# [Action item]
For the copy, please give all of the data again exactly and leave the pictures out.
[Source material Boundary: Start]
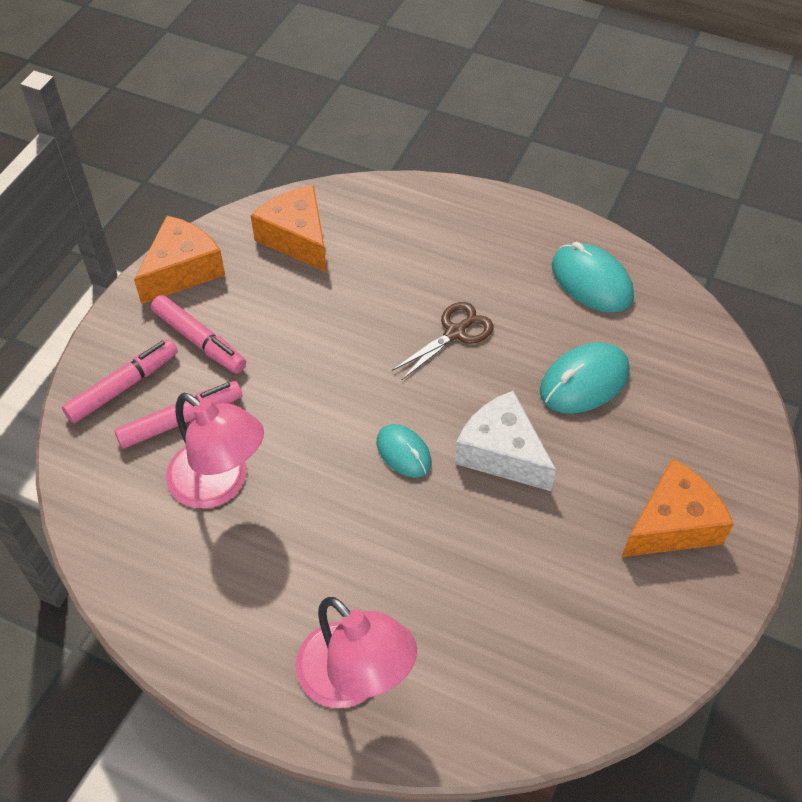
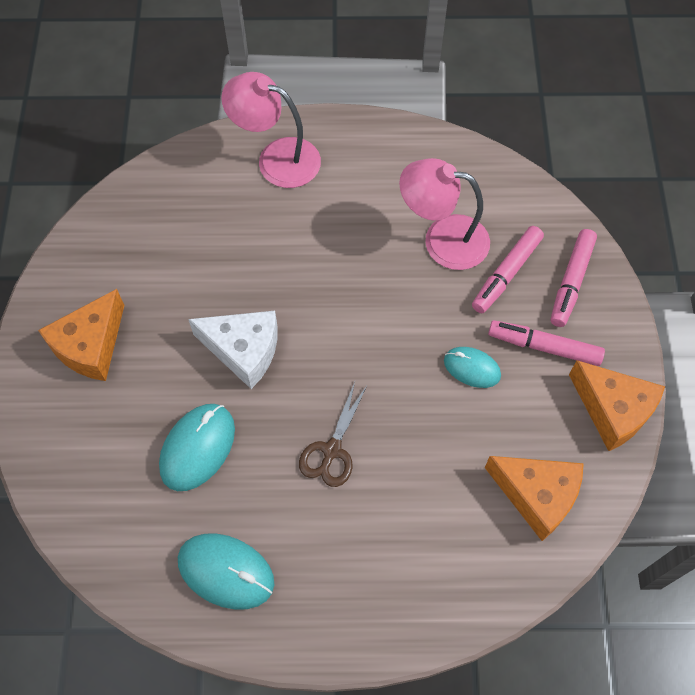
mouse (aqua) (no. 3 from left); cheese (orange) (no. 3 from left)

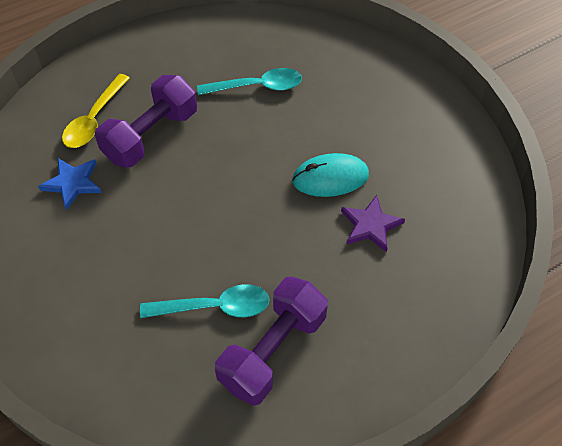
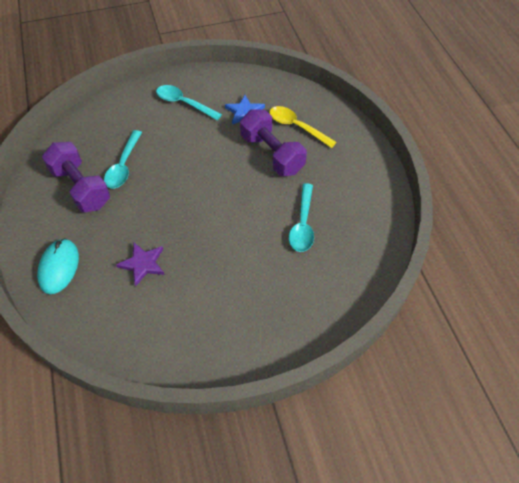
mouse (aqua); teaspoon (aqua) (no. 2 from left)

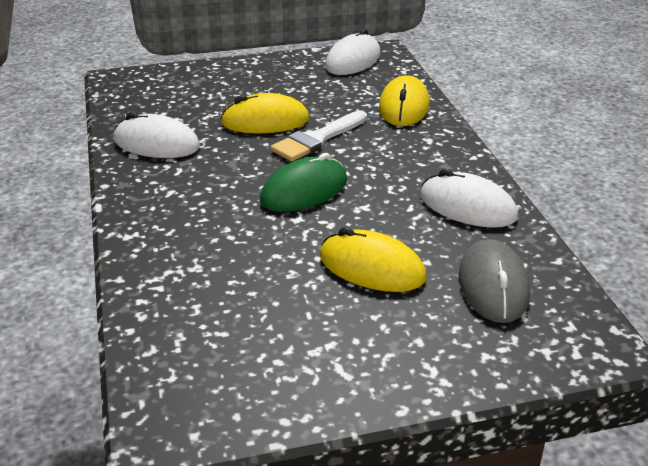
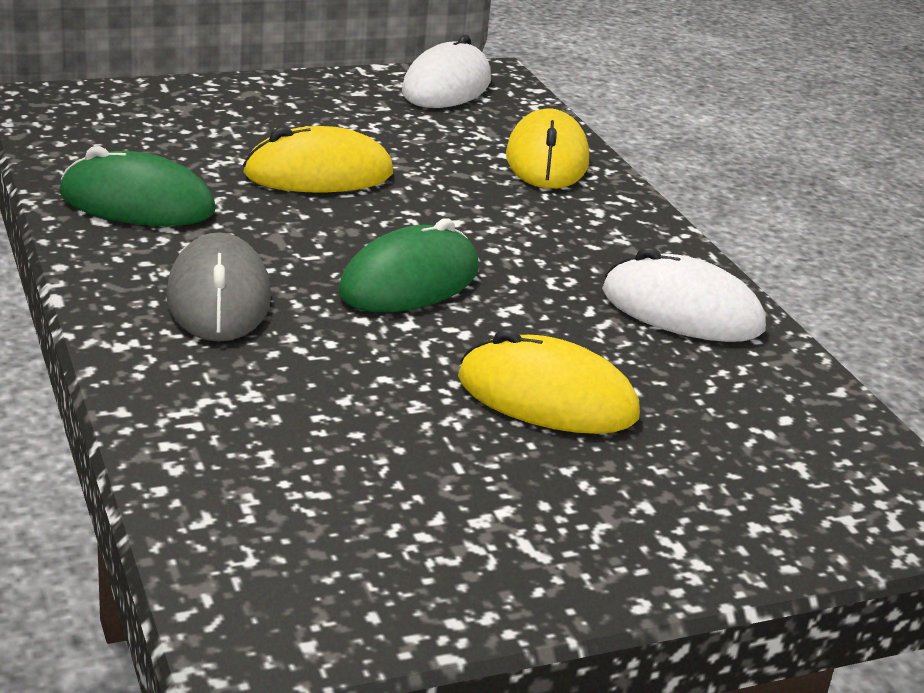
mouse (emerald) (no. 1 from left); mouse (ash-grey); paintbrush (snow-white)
[Source material Boundary: End]
# [Finished exercise]
mouse (aqua) (no. 3 from left); cheese (orange) (no. 3 from left)

mouse (aqua); teaspoon (aqua) (no. 2 from left)

mouse (emerald) (no. 1 from left); mouse (ash-grey); paintbrush (snow-white)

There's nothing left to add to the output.